▼

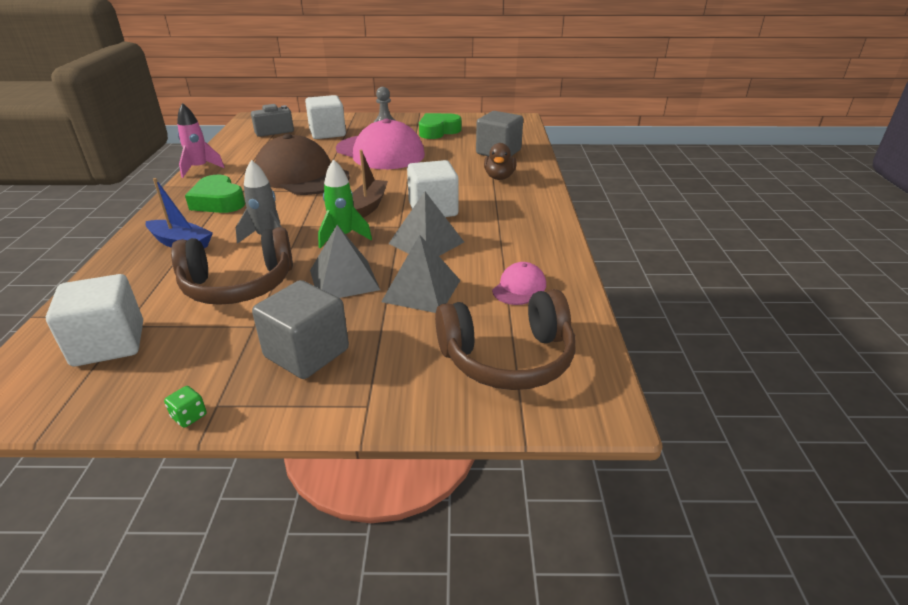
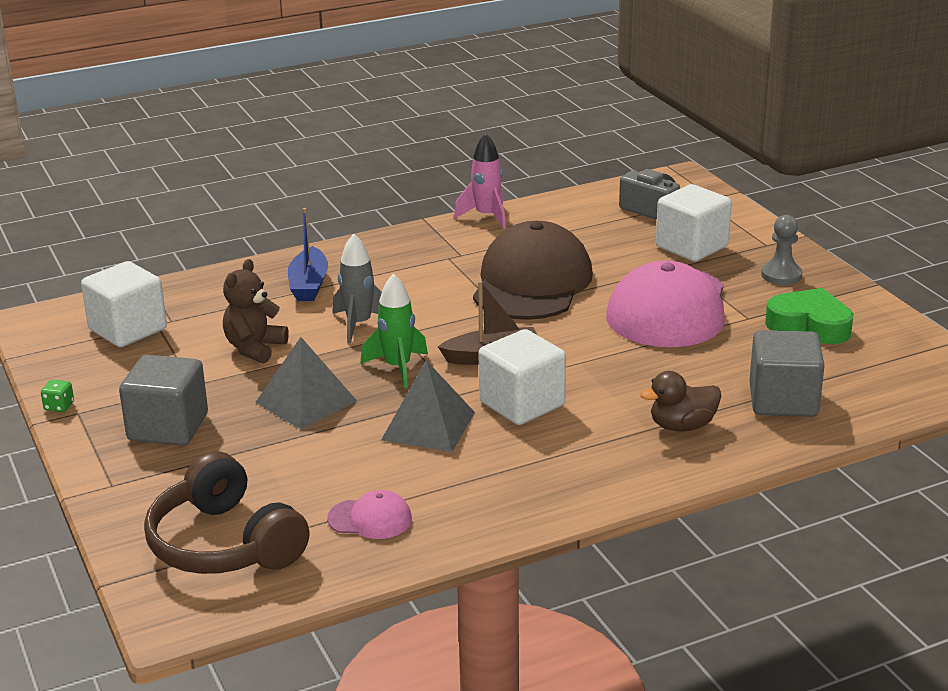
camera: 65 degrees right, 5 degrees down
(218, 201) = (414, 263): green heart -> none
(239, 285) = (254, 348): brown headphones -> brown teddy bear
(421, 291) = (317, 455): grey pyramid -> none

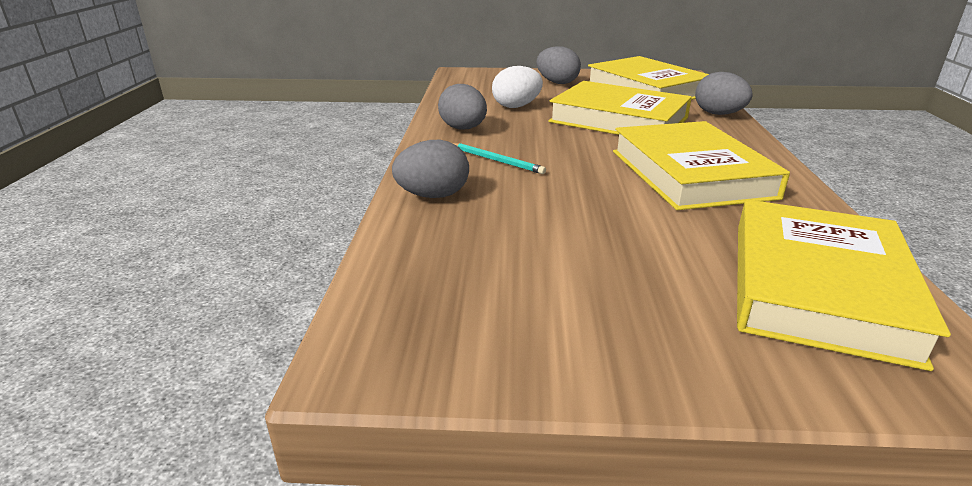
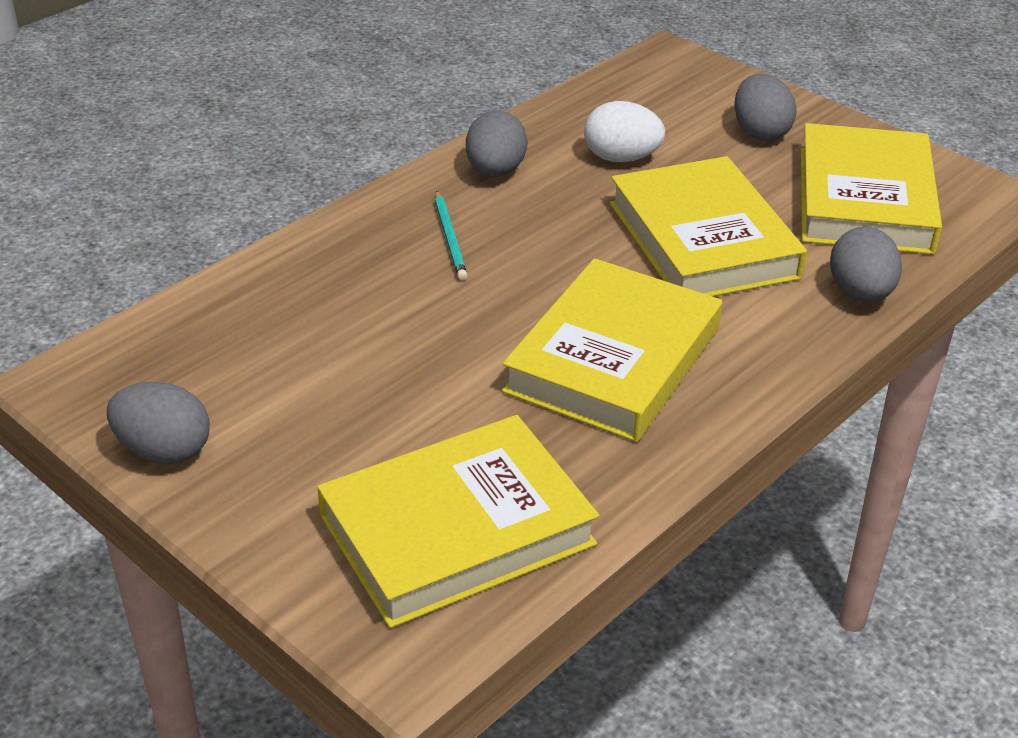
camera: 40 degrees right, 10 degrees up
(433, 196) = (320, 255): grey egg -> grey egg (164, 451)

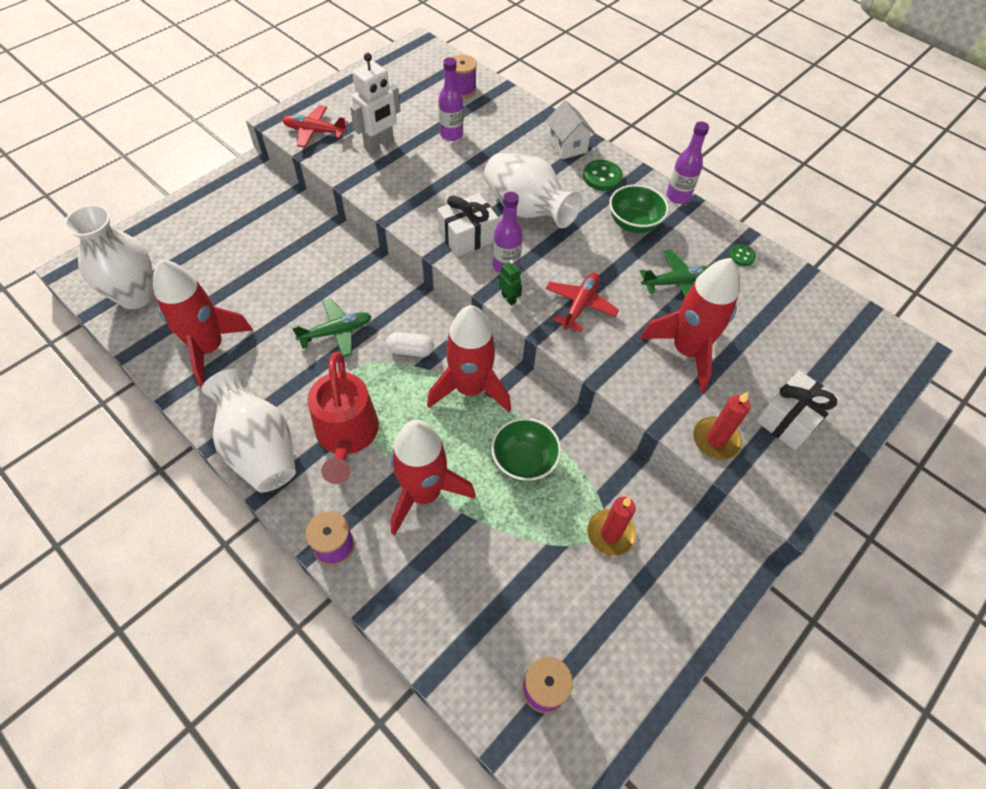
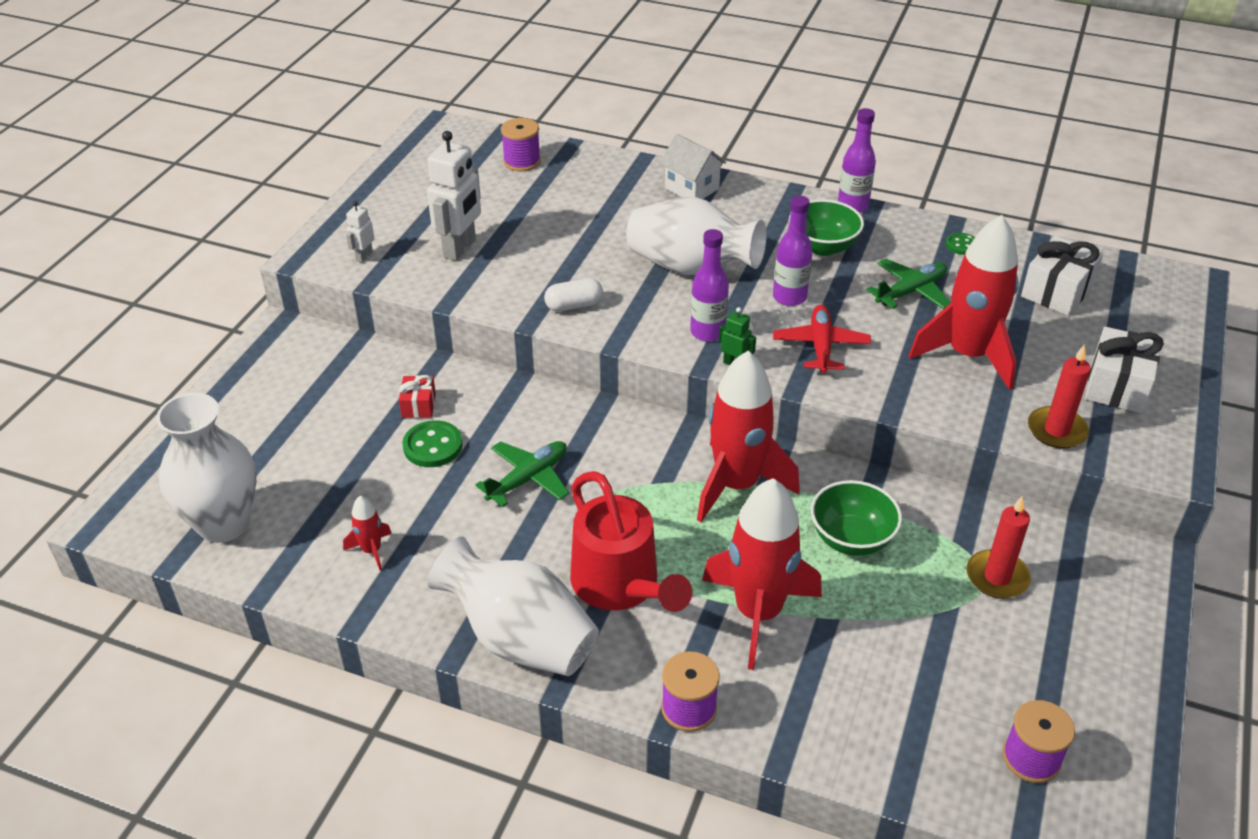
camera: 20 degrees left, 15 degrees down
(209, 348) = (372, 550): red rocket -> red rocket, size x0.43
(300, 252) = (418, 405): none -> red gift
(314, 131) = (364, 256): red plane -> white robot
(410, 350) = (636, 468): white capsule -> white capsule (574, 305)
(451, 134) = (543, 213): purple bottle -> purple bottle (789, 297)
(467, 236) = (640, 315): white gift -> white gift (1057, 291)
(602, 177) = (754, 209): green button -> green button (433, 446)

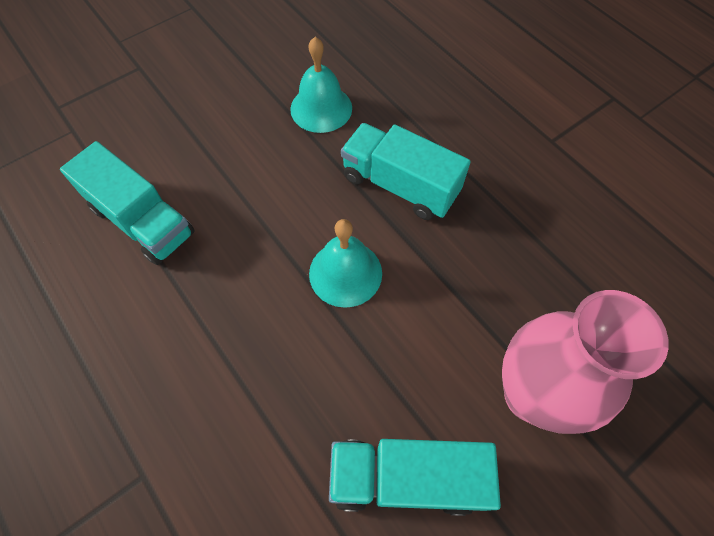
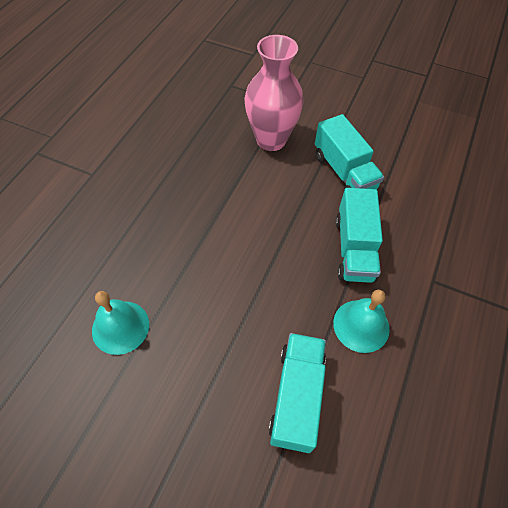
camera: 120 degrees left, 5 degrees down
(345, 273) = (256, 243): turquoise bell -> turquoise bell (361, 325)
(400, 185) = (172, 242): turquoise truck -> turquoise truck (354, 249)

▲

Please repeat the listing precisely, excluding the pictures it contains.

camera: 65 degrees right, 5 degrees down
(218, 201) = (414, 263): green heart -> none
(239, 285) = (254, 348): brown headphones -> brown teddy bear
(421, 291) = (317, 455): grey pyramid -> none

camera: 40 degrees right, 10 degrees up
(433, 196) = (320, 255): grey egg -> grey egg (164, 451)

camera: 20 degrees left, 15 degrees down
(209, 348) = (372, 550): red rocket -> red rocket, size x0.43
(300, 252) = (418, 405): none -> red gift
(314, 131) = (364, 256): red plane -> white robot
(410, 350) = (636, 468): white capsule -> white capsule (574, 305)
(451, 134) = (543, 213): purple bottle -> purple bottle (789, 297)
(467, 236) = (640, 315): white gift -> white gift (1057, 291)
(602, 177) = (754, 209): green button -> green button (433, 446)

camera: 120 degrees left, 5 degrees down
(345, 273) = (256, 243): turquoise bell -> turquoise bell (361, 325)
(400, 185) = (172, 242): turquoise truck -> turquoise truck (354, 249)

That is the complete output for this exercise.